Work task -> If the records include pictures, omit them and set down everything else verbatim.

Records provided ->
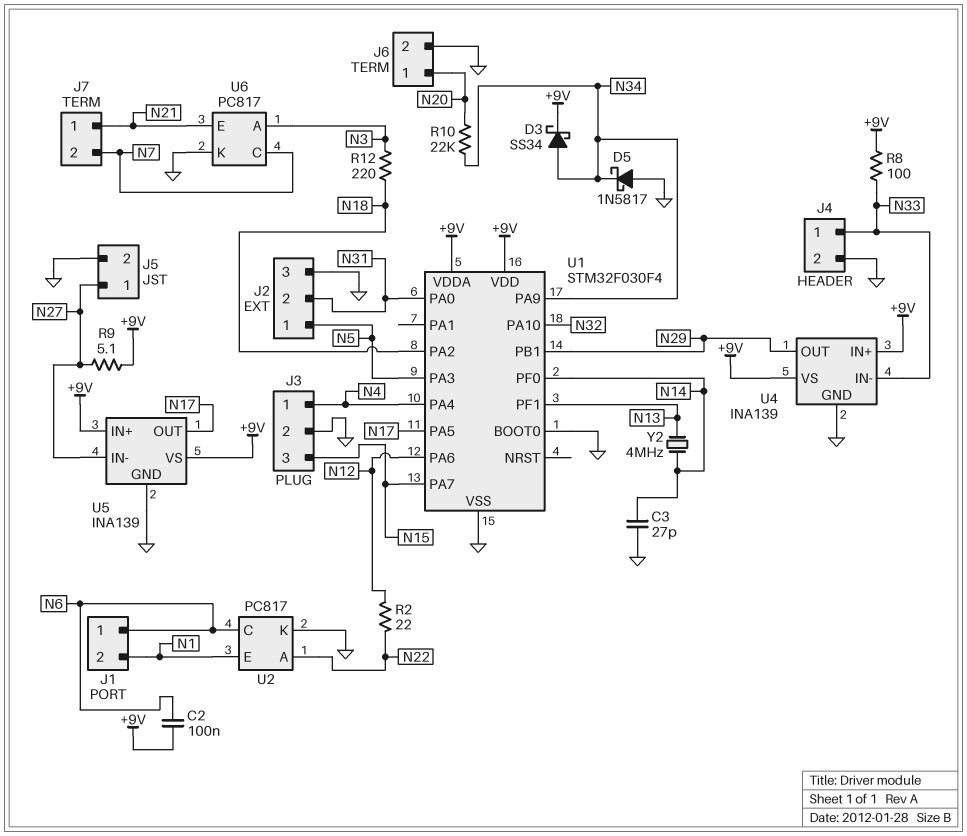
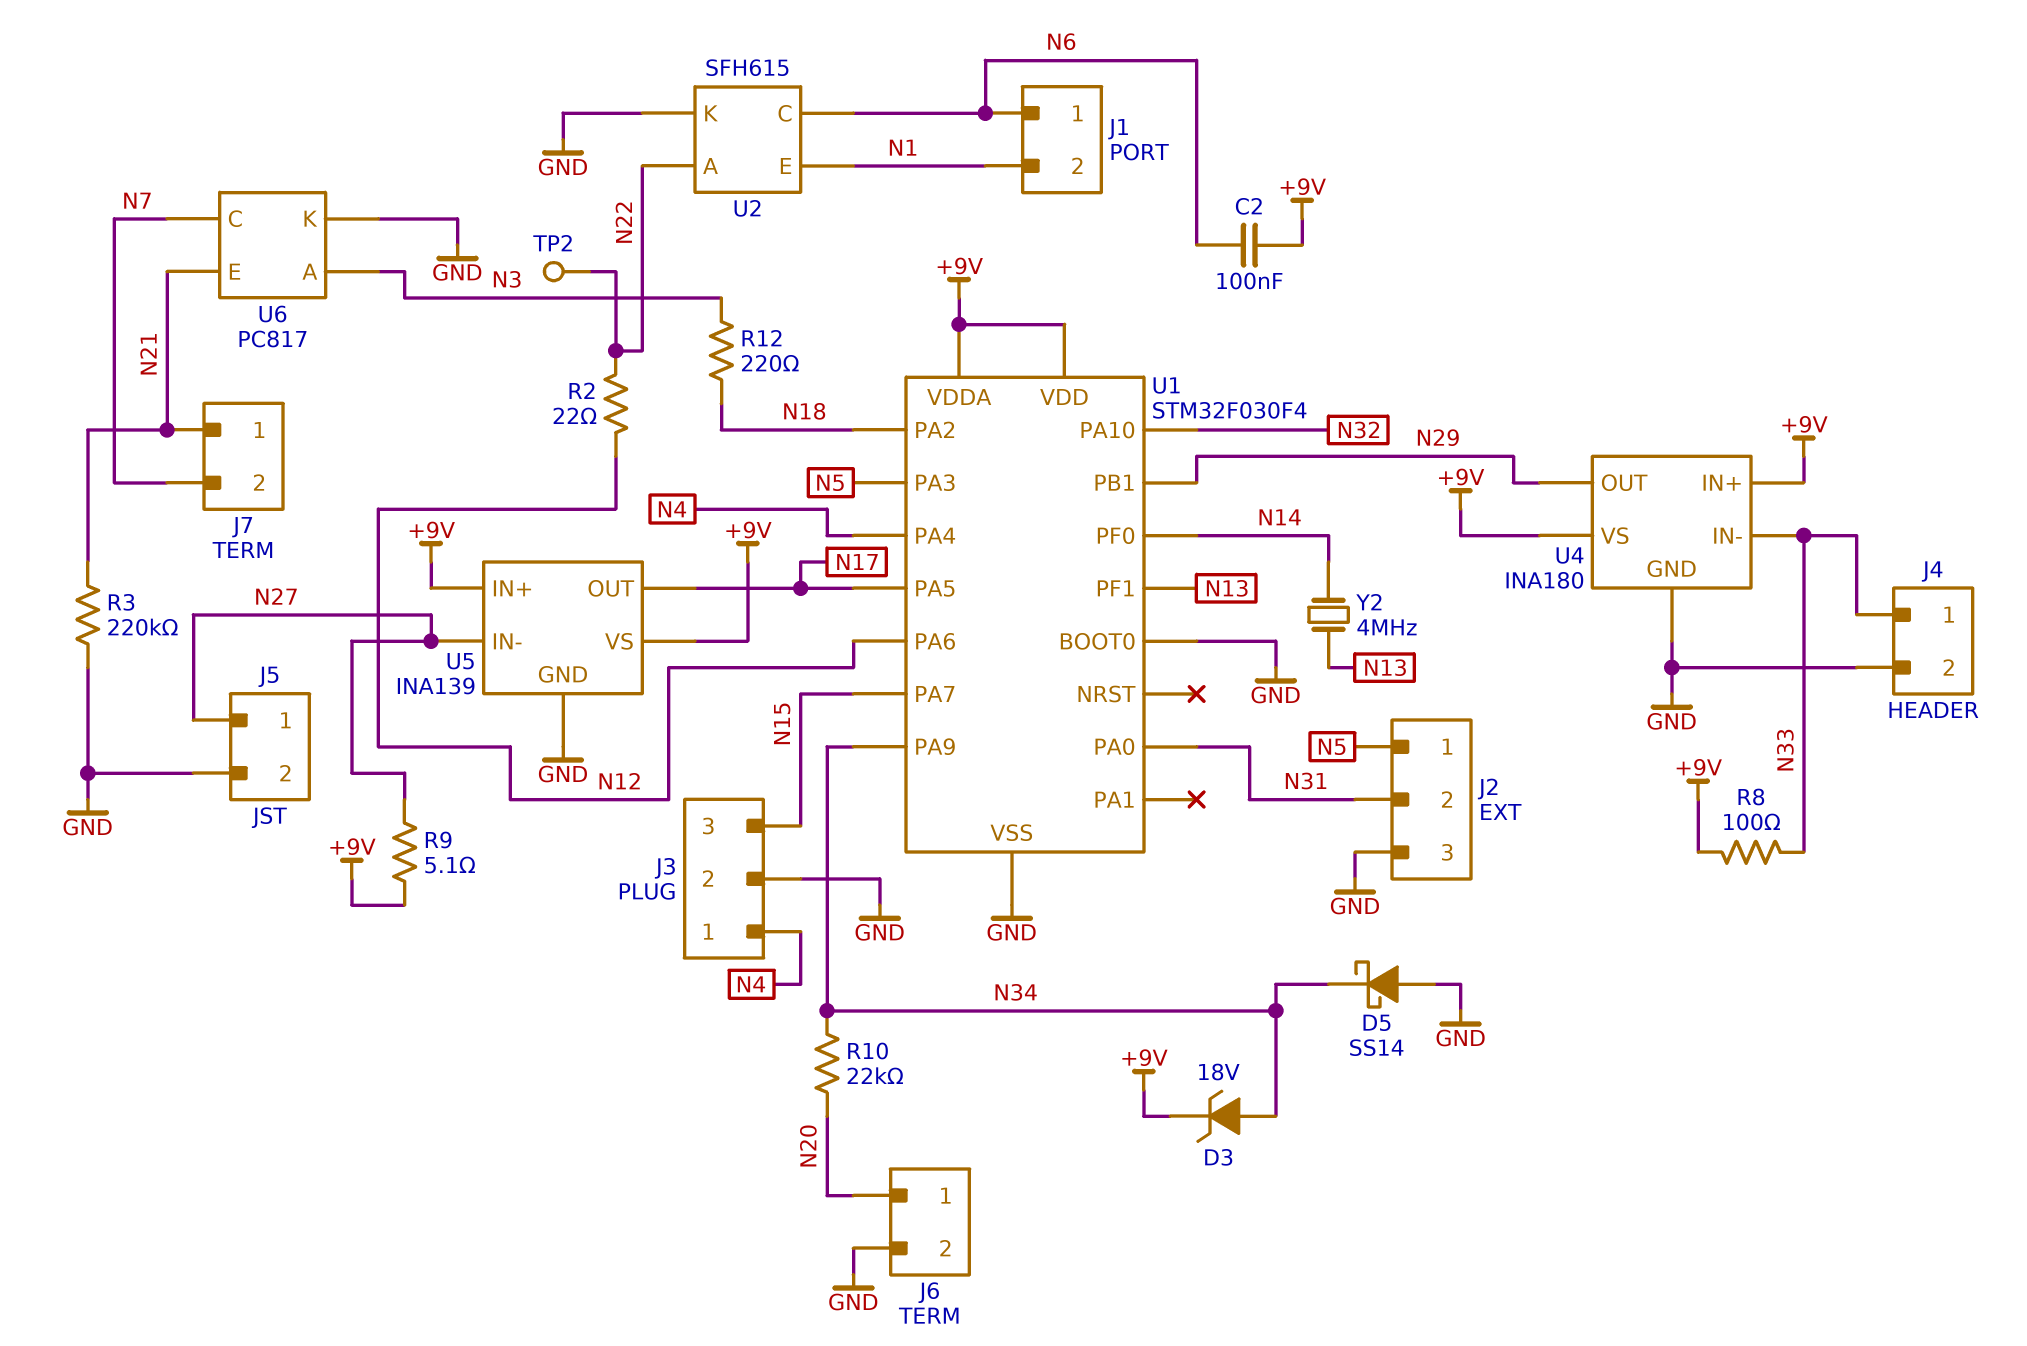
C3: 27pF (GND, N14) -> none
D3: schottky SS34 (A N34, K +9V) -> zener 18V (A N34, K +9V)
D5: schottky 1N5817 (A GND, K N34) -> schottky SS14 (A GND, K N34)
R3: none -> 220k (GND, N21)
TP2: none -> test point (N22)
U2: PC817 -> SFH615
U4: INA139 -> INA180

Response to the task ->
C3: 27pF (GND, N14) -> none
D3: schottky SS34 (A N34, K +9V) -> zener 18V (A N34, K +9V)
D5: schottky 1N5817 (A GND, K N34) -> schottky SS14 (A GND, K N34)
R3: none -> 220k (GND, N21)
TP2: none -> test point (N22)
U2: PC817 -> SFH615
U4: INA139 -> INA180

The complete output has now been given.